◆ ABOUT THIS EXERCISE: Can you reproduce all of the material below word for word, line by line?

◆ Data entries:
========================================

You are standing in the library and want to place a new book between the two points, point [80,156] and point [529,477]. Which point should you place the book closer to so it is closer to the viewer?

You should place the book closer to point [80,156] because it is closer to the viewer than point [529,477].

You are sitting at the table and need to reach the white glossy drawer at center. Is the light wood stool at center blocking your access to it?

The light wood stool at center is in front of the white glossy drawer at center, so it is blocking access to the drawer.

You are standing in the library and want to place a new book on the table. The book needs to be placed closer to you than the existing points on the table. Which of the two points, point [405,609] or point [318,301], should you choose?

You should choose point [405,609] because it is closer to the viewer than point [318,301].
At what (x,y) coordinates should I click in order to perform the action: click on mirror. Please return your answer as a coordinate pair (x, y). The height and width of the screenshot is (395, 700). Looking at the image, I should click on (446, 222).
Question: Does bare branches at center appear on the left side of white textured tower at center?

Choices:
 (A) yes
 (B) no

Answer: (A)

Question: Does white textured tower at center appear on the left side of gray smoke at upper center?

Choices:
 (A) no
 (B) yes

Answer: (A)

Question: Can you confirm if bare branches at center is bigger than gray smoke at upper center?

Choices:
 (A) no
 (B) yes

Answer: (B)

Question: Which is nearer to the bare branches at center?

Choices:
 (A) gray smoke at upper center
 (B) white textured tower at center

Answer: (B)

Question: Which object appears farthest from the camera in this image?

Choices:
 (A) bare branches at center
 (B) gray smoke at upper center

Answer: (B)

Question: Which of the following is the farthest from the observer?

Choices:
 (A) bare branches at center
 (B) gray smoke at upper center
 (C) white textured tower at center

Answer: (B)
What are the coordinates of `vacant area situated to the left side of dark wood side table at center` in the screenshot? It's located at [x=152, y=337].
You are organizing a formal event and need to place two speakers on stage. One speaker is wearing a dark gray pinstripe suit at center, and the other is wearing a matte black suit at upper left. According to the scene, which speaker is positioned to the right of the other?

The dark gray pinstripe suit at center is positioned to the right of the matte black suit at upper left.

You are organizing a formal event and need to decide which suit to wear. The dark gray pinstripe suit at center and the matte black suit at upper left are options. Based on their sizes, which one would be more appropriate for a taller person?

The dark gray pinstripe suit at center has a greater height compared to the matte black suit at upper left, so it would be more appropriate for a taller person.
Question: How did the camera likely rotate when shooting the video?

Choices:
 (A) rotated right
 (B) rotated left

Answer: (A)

========================================

◆ SOLUTION TO THIS EXERCISE:
You are standing in the library and want to place a new book between the two points, point [80,156] and point [529,477]. Which point should you place the book closer to so it is closer to the viewer?

You should place the book closer to point [80,156] because it is closer to the viewer than point [529,477].

You are sitting at the table and need to reach the white glossy drawer at center. Is the light wood stool at center blocking your access to it?

The light wood stool at center is in front of the white glossy drawer at center, so it is blocking access to the drawer.

You are standing in the library and want to place a new book on the table. The book needs to be placed closer to you than the existing points on the table. Which of the two points, point [405,609] or point [318,301], should you choose?

You should choose point [405,609] because it is closer to the viewer than point [318,301].
At what (x,y) coordinates should I click in order to perform the action: click on mirror. Please return your answer as a coordinate pair (x, y). The height and width of the screenshot is (395, 700). Looking at the image, I should click on (446, 222).
Question: Does bare branches at center appear on the left side of white textured tower at center?

Choices:
 (A) yes
 (B) no

Answer: (A)

Question: Does white textured tower at center appear on the left side of gray smoke at upper center?

Choices:
 (A) no
 (B) yes

Answer: (A)

Question: Can you confirm if bare branches at center is bigger than gray smoke at upper center?

Choices:
 (A) no
 (B) yes

Answer: (B)

Question: Which is nearer to the bare branches at center?

Choices:
 (A) gray smoke at upper center
 (B) white textured tower at center

Answer: (B)

Question: Which object appears farthest from the camera in this image?

Choices:
 (A) bare branches at center
 (B) gray smoke at upper center

Answer: (B)

Question: Which of the following is the farthest from the observer?

Choices:
 (A) bare branches at center
 (B) gray smoke at upper center
 (C) white textured tower at center

Answer: (B)
What are the coordinates of `vacant area situated to the left side of dark wood side table at center` in the screenshot? It's located at [x=152, y=337].
You are organizing a formal event and need to place two speakers on stage. One speaker is wearing a dark gray pinstripe suit at center, and the other is wearing a matte black suit at upper left. According to the scene, which speaker is positioned to the right of the other?

The dark gray pinstripe suit at center is positioned to the right of the matte black suit at upper left.

You are organizing a formal event and need to decide which suit to wear. The dark gray pinstripe suit at center and the matte black suit at upper left are options. Based on their sizes, which one would be more appropriate for a taller person?

The dark gray pinstripe suit at center has a greater height compared to the matte black suit at upper left, so it would be more appropriate for a taller person.
Question: How did the camera likely rotate when shooting the video?

Choices:
 (A) rotated right
 (B) rotated left

Answer: (A)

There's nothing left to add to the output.